▶ _Input for this task_:

--

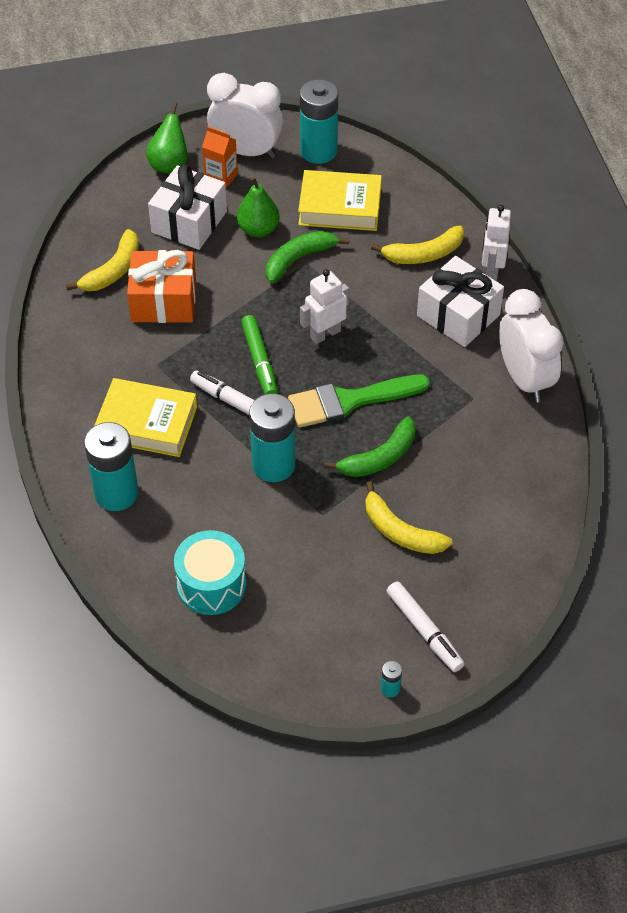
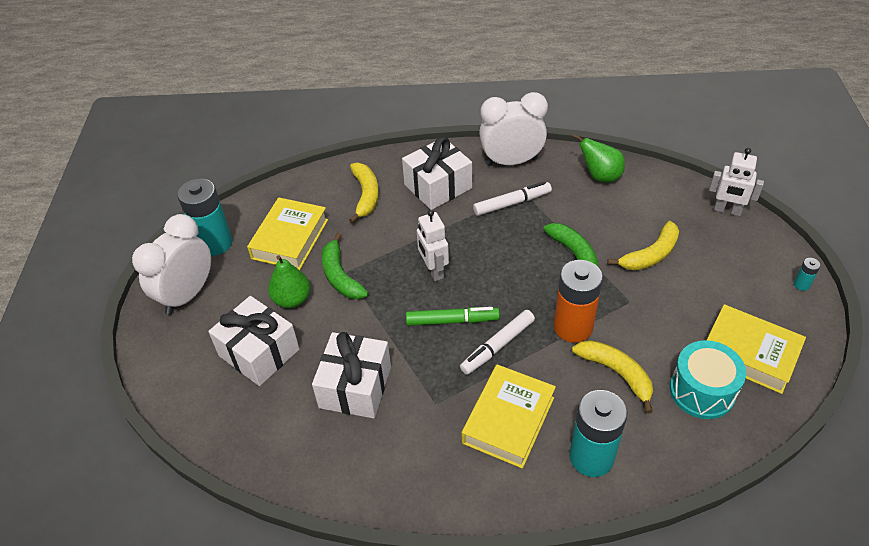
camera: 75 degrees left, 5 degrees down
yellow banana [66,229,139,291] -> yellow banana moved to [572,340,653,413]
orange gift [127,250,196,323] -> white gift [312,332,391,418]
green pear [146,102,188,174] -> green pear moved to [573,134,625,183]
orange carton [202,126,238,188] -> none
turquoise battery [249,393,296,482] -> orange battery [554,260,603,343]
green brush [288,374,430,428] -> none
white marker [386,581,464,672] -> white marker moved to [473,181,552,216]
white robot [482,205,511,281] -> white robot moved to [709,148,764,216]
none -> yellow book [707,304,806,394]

--

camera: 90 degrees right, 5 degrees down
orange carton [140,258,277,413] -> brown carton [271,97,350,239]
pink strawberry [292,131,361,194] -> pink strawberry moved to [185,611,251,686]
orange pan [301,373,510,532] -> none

--

▶ _Exercise goal_: Count up the lines in the entries above where the word "none" appears, and give the figure with nothing added.

▶ _Solution_: 4